**Change detection outputs:**

-=-=-=-=-

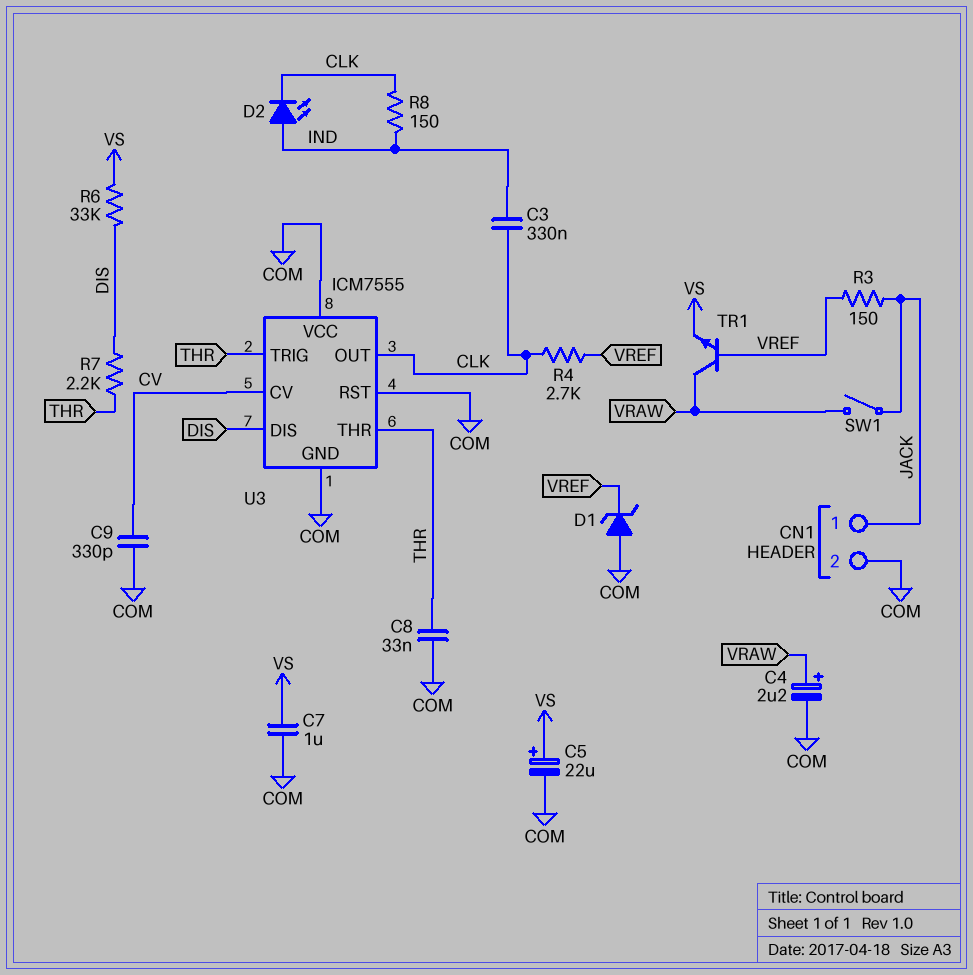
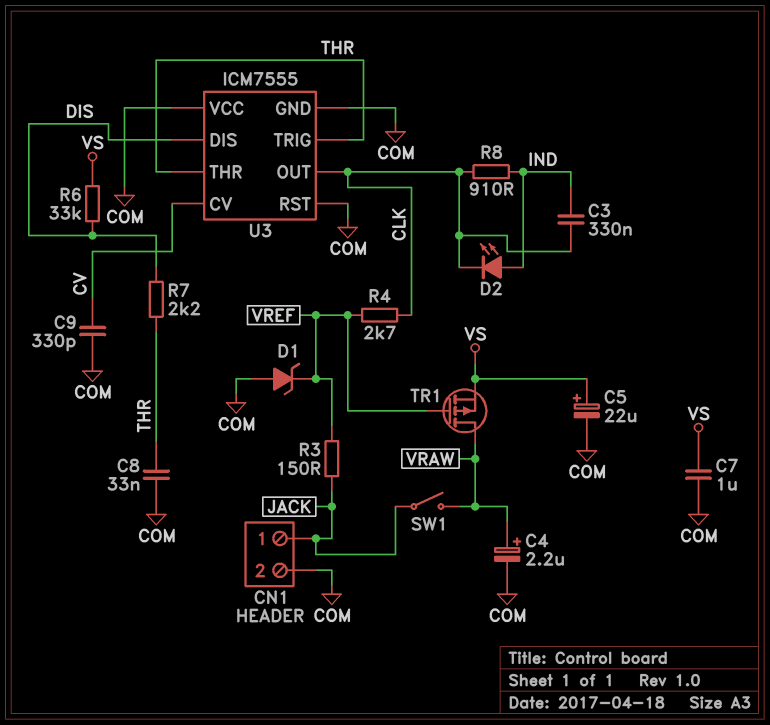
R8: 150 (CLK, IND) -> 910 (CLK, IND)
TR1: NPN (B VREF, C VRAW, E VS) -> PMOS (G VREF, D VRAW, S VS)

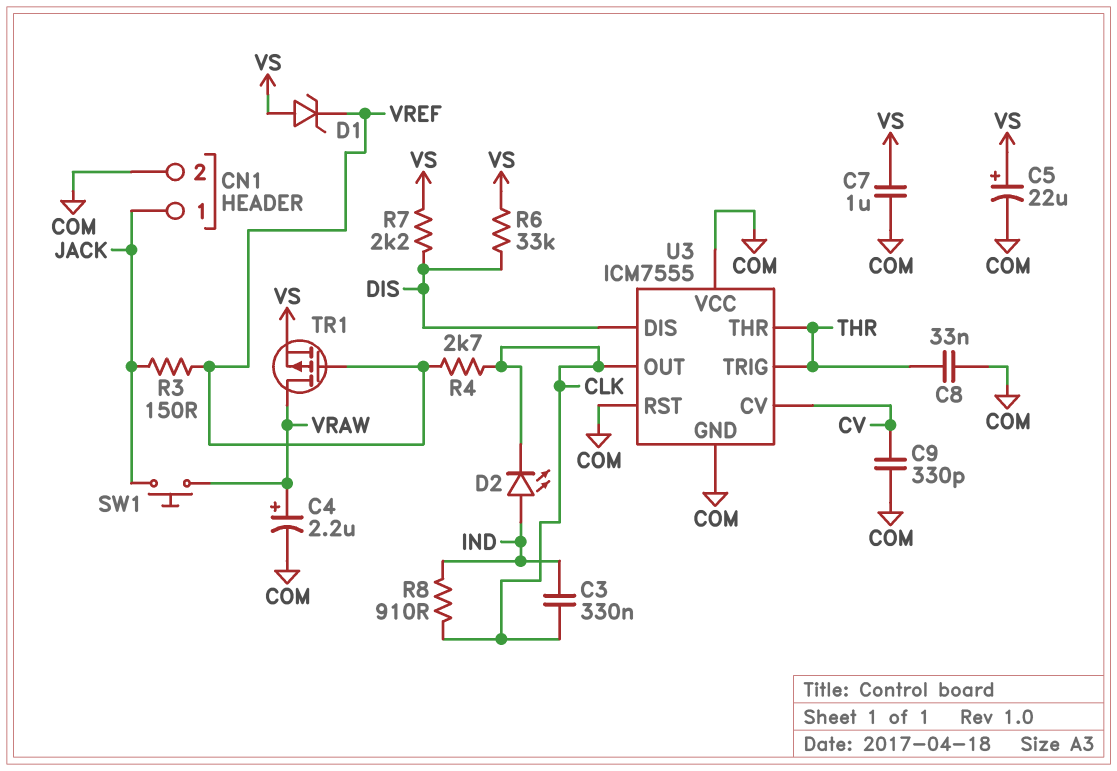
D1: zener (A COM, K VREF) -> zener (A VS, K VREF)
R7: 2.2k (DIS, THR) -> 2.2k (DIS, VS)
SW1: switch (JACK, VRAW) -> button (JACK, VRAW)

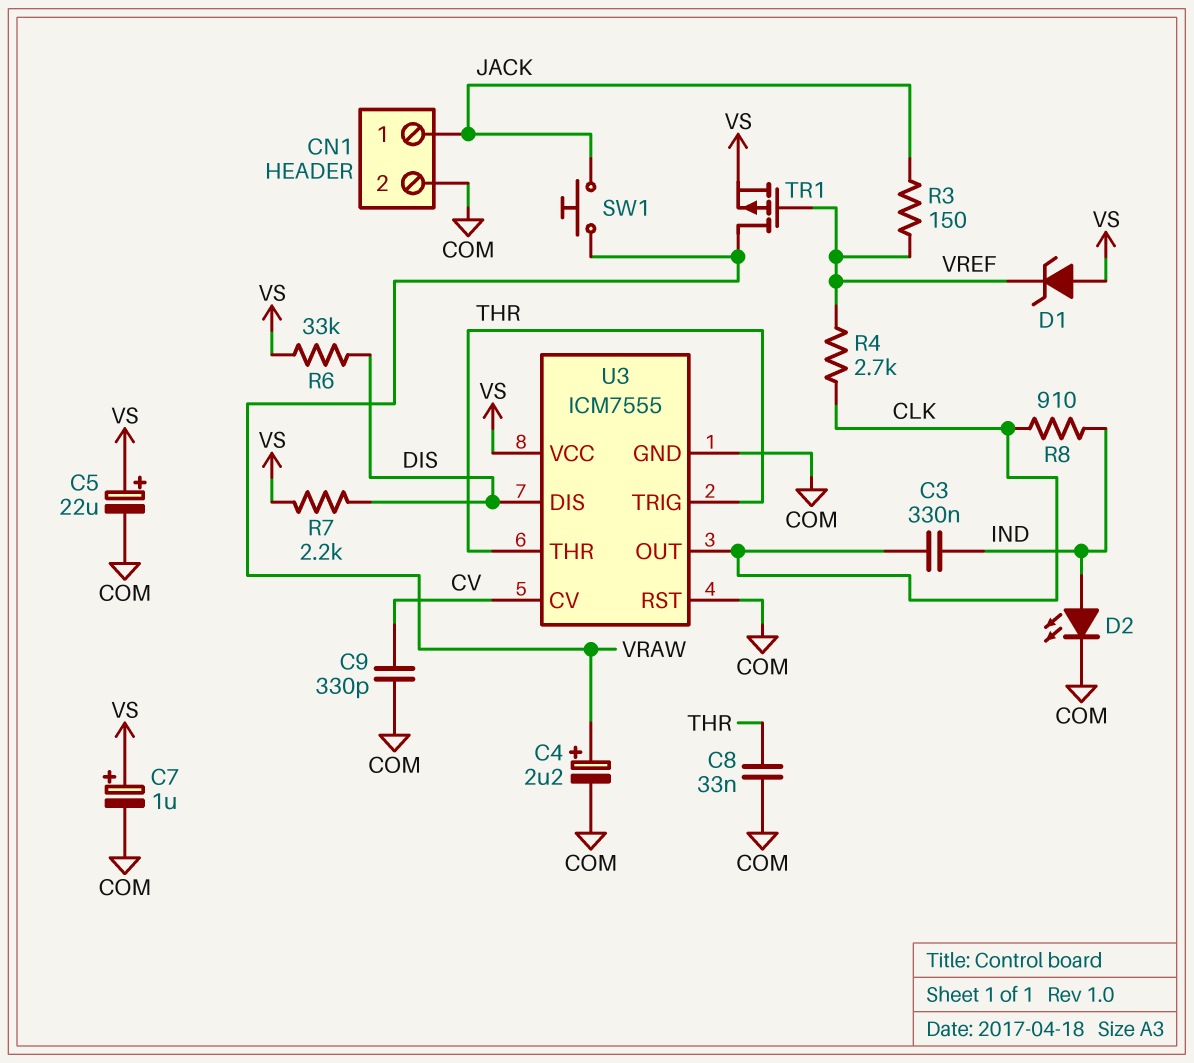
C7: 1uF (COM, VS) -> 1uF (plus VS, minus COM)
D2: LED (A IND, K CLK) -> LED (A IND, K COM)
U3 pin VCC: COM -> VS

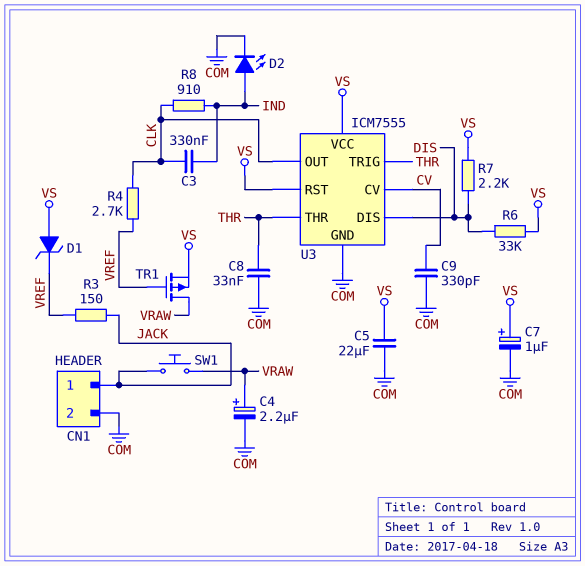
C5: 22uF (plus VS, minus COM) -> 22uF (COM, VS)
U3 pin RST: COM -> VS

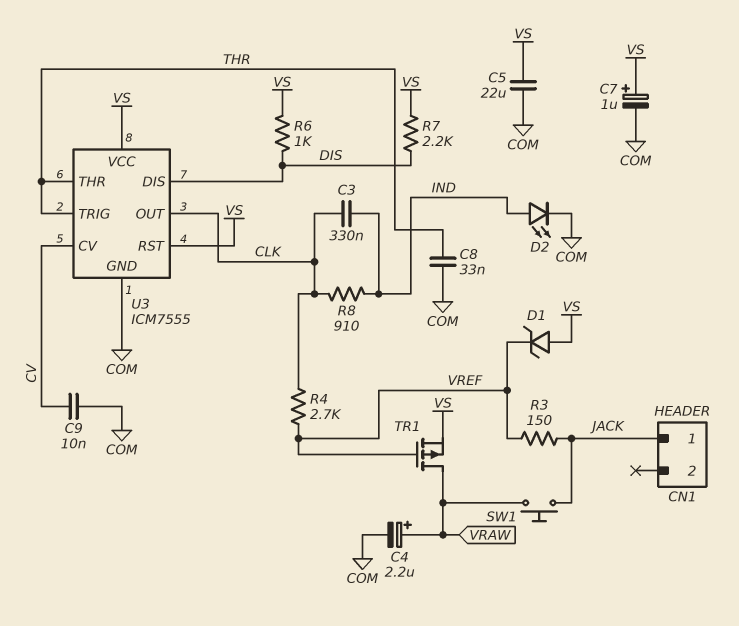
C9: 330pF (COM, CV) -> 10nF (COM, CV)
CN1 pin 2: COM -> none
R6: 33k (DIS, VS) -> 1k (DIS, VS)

-=-=-=-=-

Return exactly, and only, the lines that run from the line containing "C5: 22uF (plus" to the last line of the entries above, both ends included, with pictures left out.

C5: 22uF (plus VS, minus COM) -> 22uF (COM, VS)
U3 pin RST: COM -> VS

C9: 330pF (COM, CV) -> 10nF (COM, CV)
CN1 pin 2: COM -> none
R6: 33k (DIS, VS) -> 1k (DIS, VS)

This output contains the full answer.